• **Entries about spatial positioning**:
::::::

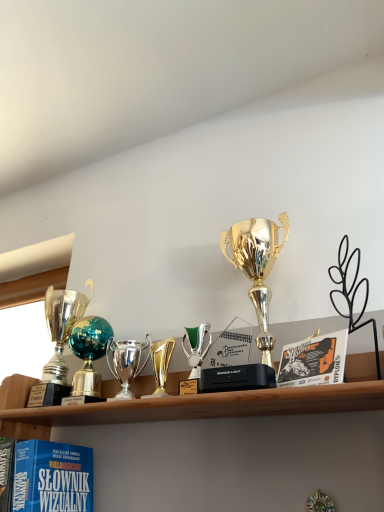
Question: Can you confirm if polished silver trophy at center, acting as the 3th trophy starting from the right, is bigger than metallic trophy at left?

Choices:
 (A) no
 (B) yes

Answer: (A)

Question: Considering the relative sizes of polished silver trophy at center, placed as the second trophy when sorted from left to right, and metallic trophy at left in the image provided, is polished silver trophy at center, placed as the second trophy when sorted from left to right, smaller than metallic trophy at left?

Choices:
 (A) yes
 (B) no

Answer: (A)

Question: Does polished silver trophy at center, placed as the second trophy when sorted from left to right, have a greater width compared to metallic trophy at left?

Choices:
 (A) no
 (B) yes

Answer: (A)

Question: Is polished silver trophy at center, acting as the 3th trophy starting from the right, not close to metallic trophy at left?

Choices:
 (A) no
 (B) yes

Answer: (A)

Question: Considering the relative sizes of polished silver trophy at center, acting as the 3th trophy starting from the right, and metallic trophy at left in the image provided, is polished silver trophy at center, acting as the 3th trophy starting from the right, taller than metallic trophy at left?

Choices:
 (A) yes
 (B) no

Answer: (B)

Question: Does polished silver trophy at center, acting as the 3th trophy starting from the right, have a lesser height compared to metallic trophy at left?

Choices:
 (A) yes
 (B) no

Answer: (A)

Question: Does gold shiny trophy at center, which is counted as the 1th trophy, starting from the right, have a lesser height compared to polished silver trophy at center, acting as the 3th trophy starting from the right?

Choices:
 (A) yes
 (B) no

Answer: (B)

Question: Is the position of gold shiny trophy at center, marked as the 4th trophy in a left-to-right arrangement, more distant than that of polished silver trophy at center, acting as the 3th trophy starting from the right?

Choices:
 (A) no
 (B) yes

Answer: (A)

Question: Is gold shiny trophy at center, which is counted as the 1th trophy, starting from the right, not near polished silver trophy at center, placed as the second trophy when sorted from left to right?

Choices:
 (A) yes
 (B) no

Answer: (B)

Question: Does gold shiny trophy at center, which is counted as the 1th trophy, starting from the right, have a smaller size compared to polished silver trophy at center, placed as the second trophy when sorted from left to right?

Choices:
 (A) no
 (B) yes

Answer: (A)

Question: Considering the relative sizes of gold shiny trophy at center, which is counted as the 1th trophy, starting from the right, and polished silver trophy at center, acting as the 3th trophy starting from the right, in the image provided, is gold shiny trophy at center, which is counted as the 1th trophy, starting from the right, thinner than polished silver trophy at center, acting as the 3th trophy starting from the right,?

Choices:
 (A) yes
 (B) no

Answer: (B)

Question: Can you confirm if gold shiny trophy at center, which is counted as the 1th trophy, starting from the right, is bigger than polished silver trophy at center, placed as the second trophy when sorted from left to right?

Choices:
 (A) yes
 (B) no

Answer: (A)

Question: Does polished silver trophy at center, acting as the 3th trophy starting from the right, have a larger size compared to gold shiny trophy at center, placed as the 2th trophy when sorted from right to left?

Choices:
 (A) no
 (B) yes

Answer: (B)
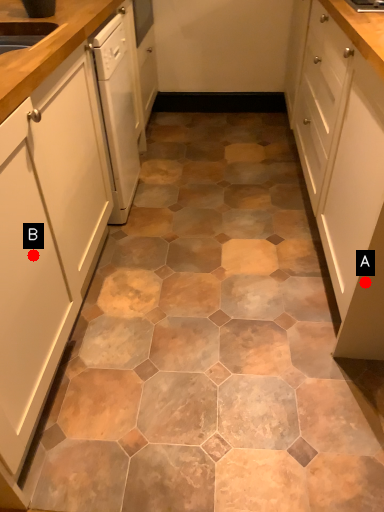
Question: Two points are circled on the image, labeled by A and B beside each circle. Which point appears closest to the camera in this image?

Choices:
 (A) A is closer
 (B) B is closer

Answer: (B)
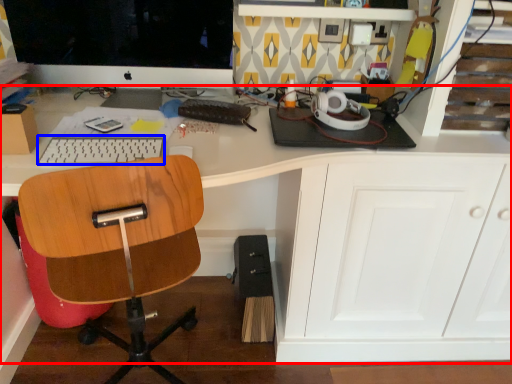
Question: Which object is further to the camera taking this photo, desk (highlighted by a red box) or keyboard (highlighted by a blue box)?

Choices:
 (A) desk
 (B) keyboard

Answer: (B)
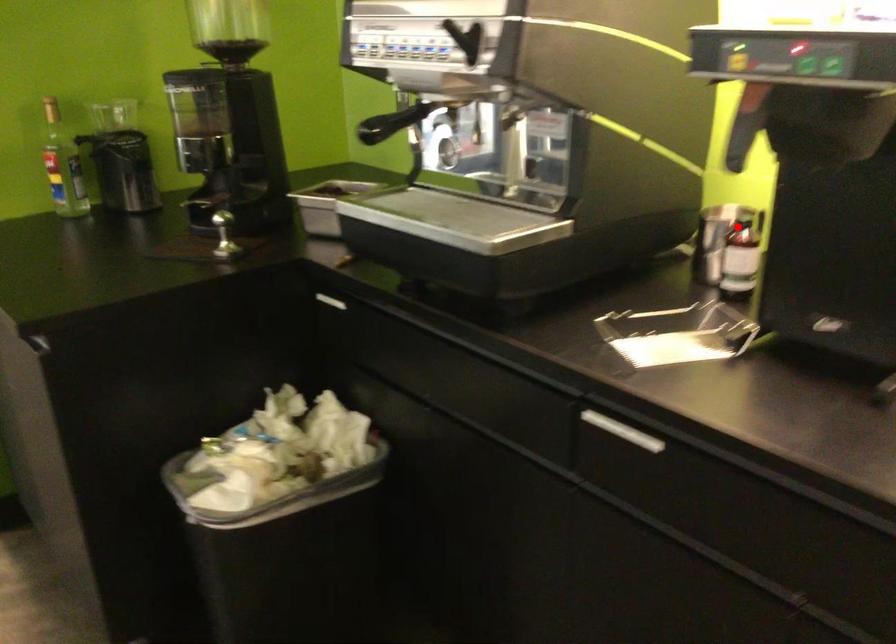
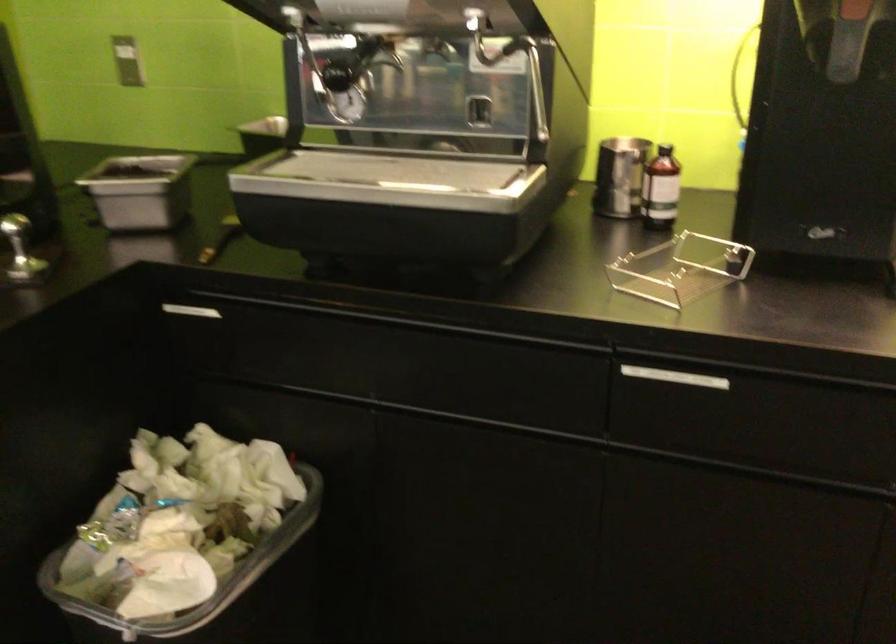
Where in the second image is the point corresponding to the highlighted location from the first image?

(666, 152)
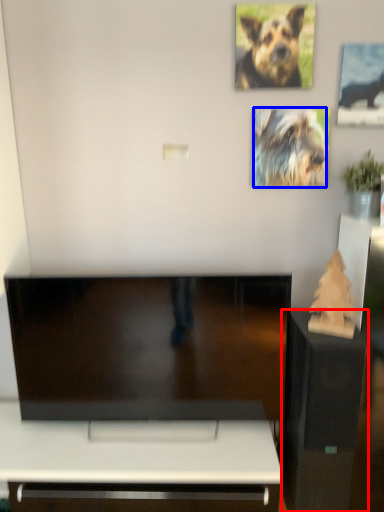
Question: Which of the following is the farthest to the observer, furniture (highlighted by a red box) or dog (highlighted by a blue box)?

Choices:
 (A) furniture
 (B) dog

Answer: (B)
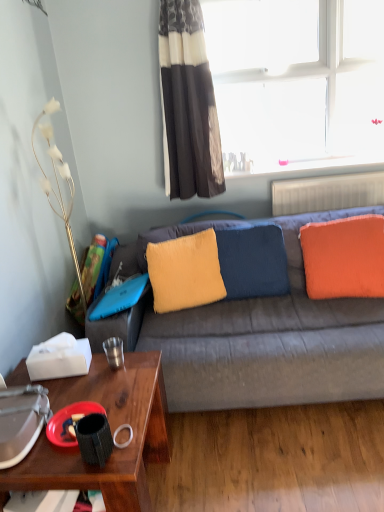
You are a GUI agent. You are given a task and a screenshot of the screen. Output one action in this format:
    pyautogui.click(x=<x>, y=<y>)
    Task: Click on the vacant area that is situated to the right of metallic silver cup at lower left, which is the 2th coffee cup in bottom-to-top order
    The height and width of the screenshot is (512, 384).
    Given the screenshot: What is the action you would take?
    pyautogui.click(x=140, y=360)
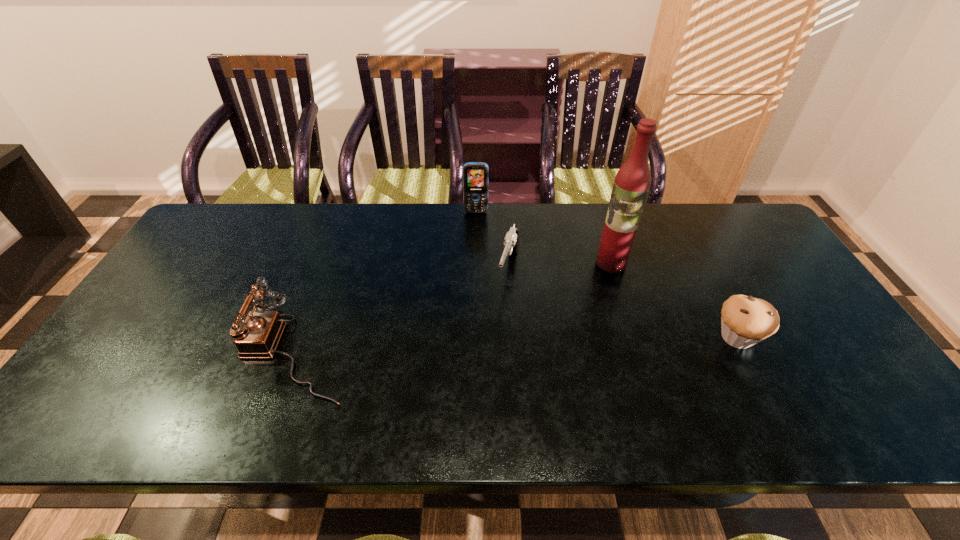
You are a GUI agent. You are given a task and a screenshot of the screen. Output one action in this format:
    pyautogui.click(x=<x>, y=<y>)
    Task: Click on the free space between the gun and the leftmost object
    This screenshot has height=540, width=960.
    Given the screenshot: What is the action you would take?
    pyautogui.click(x=401, y=310)

The height and width of the screenshot is (540, 960). I want to click on free spot between the cellular telephone and the gun, so click(492, 240).

Find the location of a particular element. The width and height of the screenshot is (960, 540). free space between the fourth object from left to right and the telephone is located at coordinates (452, 307).

Locate an element on the screen. This screenshot has width=960, height=540. free space between the leftmost object and the farthest object is located at coordinates (384, 281).

Where is `vacant space that's between the second tallest object and the liquor`? vacant space that's between the second tallest object and the liquor is located at coordinates (543, 237).

Image resolution: width=960 pixels, height=540 pixels. I want to click on vacant region between the telephone and the gun, so click(x=401, y=310).

Locate an element on the screen. The image size is (960, 540). vacant area that lies between the telephone and the fourth object from left to right is located at coordinates (452, 307).

In order to click on free spot between the telephone and the liquor in this screenshot , I will do `click(452, 307)`.

Locate an element on the screen. This screenshot has width=960, height=540. vacant area that lies between the muffin and the tallest object is located at coordinates (674, 300).

Select which object is the third closest to the muffin. Please provide its 2D coordinates. Your answer should be formatted as a tuple, i.e. [(x, y)], where the tuple contains the x and y coordinates of a point satisfying the conditions above.

[(475, 174)]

::::::

• **What you need to do**: Report each line of the data that contains the word "blue". Case counts.

• **Worked answer**:
Question: Which object is further to the camera taking this photo, desk (highlighted by a red box) or keyboard (highlighted by a blue box)?
Question: Which of the following is the farthest to the observer, furniture (highlighted by a red box) or dog (highlighted by a blue box)?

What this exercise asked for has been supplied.